### Given request
Pick out each line in the records below that contains the string "kern", where upper and lower case must match, and copy those lines.

### Available records
★ ★ ★

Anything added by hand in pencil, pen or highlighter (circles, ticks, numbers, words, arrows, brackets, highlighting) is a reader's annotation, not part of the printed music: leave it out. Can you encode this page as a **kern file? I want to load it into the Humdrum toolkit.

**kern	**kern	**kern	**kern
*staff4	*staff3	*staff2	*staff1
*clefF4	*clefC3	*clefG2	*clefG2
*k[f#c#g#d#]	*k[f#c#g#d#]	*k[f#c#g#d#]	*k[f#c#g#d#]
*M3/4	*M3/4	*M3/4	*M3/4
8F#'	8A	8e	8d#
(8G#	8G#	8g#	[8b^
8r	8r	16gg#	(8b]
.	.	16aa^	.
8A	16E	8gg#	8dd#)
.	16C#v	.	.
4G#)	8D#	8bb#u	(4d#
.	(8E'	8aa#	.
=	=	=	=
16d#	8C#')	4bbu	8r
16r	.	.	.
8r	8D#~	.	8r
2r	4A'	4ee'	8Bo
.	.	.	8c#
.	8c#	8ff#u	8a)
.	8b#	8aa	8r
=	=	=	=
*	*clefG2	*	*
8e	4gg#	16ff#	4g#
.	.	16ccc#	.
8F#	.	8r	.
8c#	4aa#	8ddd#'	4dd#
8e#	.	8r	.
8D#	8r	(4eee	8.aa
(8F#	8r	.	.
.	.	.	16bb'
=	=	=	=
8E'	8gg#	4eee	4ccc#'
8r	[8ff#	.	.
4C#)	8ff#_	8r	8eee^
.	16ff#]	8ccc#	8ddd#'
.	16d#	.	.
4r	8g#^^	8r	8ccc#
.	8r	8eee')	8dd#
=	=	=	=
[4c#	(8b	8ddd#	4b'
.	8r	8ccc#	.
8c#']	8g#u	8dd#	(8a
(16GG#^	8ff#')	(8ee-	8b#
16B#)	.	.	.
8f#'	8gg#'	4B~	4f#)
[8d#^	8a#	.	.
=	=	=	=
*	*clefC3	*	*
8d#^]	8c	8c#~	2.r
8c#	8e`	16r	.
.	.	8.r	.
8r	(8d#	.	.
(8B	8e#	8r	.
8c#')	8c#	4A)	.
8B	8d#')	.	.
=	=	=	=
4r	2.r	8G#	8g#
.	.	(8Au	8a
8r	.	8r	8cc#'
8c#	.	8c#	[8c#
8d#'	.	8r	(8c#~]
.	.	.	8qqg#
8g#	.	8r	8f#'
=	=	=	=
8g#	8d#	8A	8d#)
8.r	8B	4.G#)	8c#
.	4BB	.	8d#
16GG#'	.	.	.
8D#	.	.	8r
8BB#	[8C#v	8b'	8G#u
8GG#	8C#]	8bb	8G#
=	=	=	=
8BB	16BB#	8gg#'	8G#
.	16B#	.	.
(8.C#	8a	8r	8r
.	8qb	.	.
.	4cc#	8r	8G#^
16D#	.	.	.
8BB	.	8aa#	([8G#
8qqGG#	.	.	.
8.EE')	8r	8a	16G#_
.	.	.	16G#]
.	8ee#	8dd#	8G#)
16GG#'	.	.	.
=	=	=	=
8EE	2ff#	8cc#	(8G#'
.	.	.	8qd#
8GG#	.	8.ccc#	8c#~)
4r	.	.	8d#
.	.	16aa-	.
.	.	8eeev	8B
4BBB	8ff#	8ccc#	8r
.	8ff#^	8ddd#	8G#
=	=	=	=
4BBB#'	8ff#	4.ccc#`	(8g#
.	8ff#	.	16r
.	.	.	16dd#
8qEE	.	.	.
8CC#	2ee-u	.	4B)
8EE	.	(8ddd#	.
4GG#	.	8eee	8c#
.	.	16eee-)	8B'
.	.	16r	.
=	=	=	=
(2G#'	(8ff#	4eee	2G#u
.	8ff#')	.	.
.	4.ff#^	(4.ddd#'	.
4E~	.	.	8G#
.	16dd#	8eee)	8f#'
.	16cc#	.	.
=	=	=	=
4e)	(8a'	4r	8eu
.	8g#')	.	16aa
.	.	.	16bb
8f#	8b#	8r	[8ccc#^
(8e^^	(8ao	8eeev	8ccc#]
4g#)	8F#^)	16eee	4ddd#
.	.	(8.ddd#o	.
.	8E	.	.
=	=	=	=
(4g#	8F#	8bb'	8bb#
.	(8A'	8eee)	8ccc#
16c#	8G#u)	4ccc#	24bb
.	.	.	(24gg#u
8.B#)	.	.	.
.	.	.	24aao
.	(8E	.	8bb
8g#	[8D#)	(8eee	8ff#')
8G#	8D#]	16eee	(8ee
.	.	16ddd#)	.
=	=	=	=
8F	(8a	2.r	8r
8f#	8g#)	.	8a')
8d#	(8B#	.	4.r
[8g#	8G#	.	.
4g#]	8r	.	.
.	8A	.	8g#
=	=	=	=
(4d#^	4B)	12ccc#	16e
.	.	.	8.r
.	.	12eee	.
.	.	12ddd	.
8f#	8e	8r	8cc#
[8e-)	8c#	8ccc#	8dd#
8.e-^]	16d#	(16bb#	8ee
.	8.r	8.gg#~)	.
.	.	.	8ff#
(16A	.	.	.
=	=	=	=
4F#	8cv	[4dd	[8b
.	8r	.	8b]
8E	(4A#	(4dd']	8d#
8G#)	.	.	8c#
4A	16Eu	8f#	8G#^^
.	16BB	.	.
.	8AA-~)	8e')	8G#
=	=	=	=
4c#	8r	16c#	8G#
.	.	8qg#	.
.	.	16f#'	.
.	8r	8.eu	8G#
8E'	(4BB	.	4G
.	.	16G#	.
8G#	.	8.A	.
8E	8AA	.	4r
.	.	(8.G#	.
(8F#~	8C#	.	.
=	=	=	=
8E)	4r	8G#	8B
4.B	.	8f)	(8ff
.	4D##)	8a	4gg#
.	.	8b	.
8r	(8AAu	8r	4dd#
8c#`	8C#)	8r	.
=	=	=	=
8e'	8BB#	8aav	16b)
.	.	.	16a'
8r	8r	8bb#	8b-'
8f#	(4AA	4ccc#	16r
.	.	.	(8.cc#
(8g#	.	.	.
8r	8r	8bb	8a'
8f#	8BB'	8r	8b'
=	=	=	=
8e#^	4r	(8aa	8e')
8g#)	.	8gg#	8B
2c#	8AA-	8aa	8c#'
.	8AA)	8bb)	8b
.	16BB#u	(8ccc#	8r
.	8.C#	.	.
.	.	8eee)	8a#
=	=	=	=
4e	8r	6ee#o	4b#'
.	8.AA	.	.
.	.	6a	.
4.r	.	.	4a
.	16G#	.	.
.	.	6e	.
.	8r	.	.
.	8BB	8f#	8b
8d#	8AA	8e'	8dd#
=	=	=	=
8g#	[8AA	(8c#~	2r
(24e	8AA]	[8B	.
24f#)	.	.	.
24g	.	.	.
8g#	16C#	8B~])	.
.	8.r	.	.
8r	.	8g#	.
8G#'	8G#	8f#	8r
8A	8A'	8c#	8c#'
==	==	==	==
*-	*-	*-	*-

★ ★ ★

### Solution
Anything added by hand in pencil, pen or highlighter (circles, ticks, numbers, words, arrows, brackets, highlighting) is a reader's annotation, not part of the printed music: leave it out. Can you encode this page as a **kern file? I want to load it into the Humdrum toolkit.
**kern	**kern	**kern	**kern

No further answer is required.